-------- Input data

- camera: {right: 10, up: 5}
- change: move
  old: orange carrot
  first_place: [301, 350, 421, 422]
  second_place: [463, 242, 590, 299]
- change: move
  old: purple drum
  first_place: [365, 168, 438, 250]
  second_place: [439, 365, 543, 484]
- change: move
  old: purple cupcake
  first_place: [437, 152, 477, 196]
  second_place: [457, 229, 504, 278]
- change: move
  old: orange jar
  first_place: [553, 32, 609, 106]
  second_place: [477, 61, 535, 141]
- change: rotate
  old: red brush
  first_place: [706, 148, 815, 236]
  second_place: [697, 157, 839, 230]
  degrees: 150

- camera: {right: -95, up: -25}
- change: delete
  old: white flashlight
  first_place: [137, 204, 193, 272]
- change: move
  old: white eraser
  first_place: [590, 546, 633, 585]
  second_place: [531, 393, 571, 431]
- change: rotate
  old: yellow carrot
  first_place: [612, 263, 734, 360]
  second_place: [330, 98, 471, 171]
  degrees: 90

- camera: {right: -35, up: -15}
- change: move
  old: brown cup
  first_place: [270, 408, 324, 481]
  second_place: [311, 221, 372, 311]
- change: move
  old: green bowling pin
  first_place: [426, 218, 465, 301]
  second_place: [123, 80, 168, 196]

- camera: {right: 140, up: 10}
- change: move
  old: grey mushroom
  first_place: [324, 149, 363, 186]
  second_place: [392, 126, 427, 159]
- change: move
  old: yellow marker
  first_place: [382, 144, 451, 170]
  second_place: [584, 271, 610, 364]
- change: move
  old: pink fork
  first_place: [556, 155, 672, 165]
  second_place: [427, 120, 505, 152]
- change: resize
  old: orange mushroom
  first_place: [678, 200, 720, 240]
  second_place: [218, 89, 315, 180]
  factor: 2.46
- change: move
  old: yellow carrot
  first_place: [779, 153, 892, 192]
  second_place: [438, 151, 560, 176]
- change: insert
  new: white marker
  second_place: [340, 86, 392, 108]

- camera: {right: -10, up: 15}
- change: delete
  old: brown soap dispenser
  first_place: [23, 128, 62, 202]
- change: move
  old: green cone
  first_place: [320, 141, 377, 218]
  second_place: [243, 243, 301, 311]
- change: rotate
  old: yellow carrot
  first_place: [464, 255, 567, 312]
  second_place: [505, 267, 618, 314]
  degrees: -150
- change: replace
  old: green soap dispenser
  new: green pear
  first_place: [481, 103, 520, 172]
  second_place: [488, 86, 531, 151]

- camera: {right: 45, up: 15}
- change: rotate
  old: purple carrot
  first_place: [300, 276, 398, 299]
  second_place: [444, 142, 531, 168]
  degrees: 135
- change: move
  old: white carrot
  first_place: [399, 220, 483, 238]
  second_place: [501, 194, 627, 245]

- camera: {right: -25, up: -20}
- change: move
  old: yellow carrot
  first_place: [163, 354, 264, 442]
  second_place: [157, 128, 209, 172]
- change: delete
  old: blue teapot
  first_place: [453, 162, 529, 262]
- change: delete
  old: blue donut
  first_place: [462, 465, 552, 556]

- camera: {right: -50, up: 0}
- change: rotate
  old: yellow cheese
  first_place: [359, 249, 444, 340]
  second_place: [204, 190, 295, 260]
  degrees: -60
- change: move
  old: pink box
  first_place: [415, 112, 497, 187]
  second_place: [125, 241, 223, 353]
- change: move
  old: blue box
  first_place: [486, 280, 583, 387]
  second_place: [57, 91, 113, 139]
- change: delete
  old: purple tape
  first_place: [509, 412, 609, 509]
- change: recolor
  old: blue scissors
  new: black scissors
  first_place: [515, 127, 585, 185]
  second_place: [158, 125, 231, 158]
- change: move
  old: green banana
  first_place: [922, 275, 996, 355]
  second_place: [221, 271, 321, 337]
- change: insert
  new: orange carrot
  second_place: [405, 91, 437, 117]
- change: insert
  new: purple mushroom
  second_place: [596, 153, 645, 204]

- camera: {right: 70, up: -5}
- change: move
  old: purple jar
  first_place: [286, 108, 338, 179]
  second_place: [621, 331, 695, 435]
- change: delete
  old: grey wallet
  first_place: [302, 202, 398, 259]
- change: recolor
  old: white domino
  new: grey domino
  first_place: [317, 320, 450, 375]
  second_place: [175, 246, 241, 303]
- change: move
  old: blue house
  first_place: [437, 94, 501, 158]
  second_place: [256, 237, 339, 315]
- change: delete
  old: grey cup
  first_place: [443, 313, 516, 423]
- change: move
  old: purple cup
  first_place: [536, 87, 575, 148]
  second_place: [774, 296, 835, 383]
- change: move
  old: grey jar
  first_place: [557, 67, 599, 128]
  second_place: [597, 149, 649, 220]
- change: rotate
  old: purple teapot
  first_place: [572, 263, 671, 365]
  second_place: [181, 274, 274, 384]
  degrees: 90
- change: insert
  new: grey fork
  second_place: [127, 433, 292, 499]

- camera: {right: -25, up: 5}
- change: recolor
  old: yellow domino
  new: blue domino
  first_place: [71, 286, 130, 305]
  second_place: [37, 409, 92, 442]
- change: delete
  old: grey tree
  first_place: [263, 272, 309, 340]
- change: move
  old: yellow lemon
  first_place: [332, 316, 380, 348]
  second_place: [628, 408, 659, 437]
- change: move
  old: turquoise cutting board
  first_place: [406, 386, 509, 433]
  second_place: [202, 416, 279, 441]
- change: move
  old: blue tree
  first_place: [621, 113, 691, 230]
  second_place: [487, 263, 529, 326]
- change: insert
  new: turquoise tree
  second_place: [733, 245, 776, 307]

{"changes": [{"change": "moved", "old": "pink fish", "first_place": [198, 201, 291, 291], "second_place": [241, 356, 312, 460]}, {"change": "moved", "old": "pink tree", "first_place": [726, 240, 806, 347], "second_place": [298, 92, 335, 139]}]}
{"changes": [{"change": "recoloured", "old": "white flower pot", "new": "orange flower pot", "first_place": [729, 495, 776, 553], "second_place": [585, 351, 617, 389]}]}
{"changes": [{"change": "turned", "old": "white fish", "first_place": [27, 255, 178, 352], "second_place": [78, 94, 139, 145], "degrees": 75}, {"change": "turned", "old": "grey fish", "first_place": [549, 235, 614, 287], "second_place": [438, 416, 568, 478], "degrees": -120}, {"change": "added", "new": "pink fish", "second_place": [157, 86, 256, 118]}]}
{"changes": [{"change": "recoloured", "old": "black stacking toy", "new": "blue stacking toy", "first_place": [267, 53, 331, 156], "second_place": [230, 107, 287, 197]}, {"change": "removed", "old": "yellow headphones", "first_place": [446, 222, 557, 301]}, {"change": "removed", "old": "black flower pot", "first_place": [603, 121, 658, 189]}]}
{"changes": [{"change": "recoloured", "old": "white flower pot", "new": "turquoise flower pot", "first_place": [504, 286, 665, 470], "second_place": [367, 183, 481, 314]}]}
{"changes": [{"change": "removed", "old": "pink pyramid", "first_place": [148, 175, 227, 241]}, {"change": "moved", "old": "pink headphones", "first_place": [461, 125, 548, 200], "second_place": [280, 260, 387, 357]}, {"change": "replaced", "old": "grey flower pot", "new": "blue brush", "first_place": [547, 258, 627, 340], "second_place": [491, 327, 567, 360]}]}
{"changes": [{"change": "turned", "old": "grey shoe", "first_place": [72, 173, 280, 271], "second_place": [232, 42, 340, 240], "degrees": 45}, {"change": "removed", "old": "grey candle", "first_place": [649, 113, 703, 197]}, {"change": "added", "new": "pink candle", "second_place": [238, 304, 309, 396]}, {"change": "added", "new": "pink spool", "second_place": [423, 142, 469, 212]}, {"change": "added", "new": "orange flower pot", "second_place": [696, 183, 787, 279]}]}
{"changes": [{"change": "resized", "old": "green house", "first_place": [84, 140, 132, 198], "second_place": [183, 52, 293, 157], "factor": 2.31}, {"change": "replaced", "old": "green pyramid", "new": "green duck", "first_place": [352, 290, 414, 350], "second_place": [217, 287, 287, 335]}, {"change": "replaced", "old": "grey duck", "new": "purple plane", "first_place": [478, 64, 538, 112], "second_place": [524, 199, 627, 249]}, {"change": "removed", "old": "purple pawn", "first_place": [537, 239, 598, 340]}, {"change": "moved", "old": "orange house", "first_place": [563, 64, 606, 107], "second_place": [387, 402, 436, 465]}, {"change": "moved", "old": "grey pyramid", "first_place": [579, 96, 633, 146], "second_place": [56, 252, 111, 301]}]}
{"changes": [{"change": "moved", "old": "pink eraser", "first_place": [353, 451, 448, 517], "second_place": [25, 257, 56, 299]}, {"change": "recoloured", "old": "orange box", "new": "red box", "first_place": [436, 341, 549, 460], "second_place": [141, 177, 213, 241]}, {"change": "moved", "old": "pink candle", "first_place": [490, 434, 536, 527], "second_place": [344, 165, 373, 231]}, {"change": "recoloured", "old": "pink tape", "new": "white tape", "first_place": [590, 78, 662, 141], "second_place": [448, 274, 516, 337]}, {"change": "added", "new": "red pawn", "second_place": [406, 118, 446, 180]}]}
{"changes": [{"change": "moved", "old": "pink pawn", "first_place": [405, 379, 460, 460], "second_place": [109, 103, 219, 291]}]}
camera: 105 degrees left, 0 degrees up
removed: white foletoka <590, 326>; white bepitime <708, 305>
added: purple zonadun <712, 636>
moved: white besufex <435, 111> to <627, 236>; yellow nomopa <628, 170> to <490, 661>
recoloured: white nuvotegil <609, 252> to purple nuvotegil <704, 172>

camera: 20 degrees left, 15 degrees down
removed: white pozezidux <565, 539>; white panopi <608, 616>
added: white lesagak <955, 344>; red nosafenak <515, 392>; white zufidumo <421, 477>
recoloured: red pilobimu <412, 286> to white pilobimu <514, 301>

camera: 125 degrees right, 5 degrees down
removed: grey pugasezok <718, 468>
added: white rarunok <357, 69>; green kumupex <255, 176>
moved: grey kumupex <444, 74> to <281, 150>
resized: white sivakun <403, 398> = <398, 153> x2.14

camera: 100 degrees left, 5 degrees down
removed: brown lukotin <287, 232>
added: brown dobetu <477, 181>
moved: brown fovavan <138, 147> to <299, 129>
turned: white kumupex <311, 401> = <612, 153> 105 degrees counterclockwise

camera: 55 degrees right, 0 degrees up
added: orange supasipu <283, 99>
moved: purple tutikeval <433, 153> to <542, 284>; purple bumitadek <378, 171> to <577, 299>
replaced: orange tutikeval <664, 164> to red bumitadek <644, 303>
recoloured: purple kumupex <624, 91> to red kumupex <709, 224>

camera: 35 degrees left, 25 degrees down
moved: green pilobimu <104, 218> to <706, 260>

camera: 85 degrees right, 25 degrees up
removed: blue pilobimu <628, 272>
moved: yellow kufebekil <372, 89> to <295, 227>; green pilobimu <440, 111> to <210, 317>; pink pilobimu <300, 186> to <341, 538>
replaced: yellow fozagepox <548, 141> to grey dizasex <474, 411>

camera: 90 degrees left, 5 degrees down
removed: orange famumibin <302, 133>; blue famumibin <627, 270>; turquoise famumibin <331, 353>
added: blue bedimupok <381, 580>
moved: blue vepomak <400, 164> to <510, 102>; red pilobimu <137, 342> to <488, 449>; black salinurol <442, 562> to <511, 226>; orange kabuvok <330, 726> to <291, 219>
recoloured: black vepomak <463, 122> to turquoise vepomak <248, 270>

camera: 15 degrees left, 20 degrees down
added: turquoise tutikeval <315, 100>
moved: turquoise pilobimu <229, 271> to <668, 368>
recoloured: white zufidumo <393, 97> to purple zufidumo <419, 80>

----------------

Aim of the exercise
Give again, word for word, the lines of the listing, starting at its first line and ending with the line containing "second_place: [697, 157, 839, 230]".

Solution to this task
- camera: {right: 10, up: 5}
- change: move
  old: orange carrot
  first_place: [301, 350, 421, 422]
  second_place: [463, 242, 590, 299]
- change: move
  old: purple drum
  first_place: [365, 168, 438, 250]
  second_place: [439, 365, 543, 484]
- change: move
  old: purple cupcake
  first_place: [437, 152, 477, 196]
  second_place: [457, 229, 504, 278]
- change: move
  old: orange jar
  first_place: [553, 32, 609, 106]
  second_place: [477, 61, 535, 141]
- change: rotate
  old: red brush
  first_place: [706, 148, 815, 236]
  second_place: [697, 157, 839, 230]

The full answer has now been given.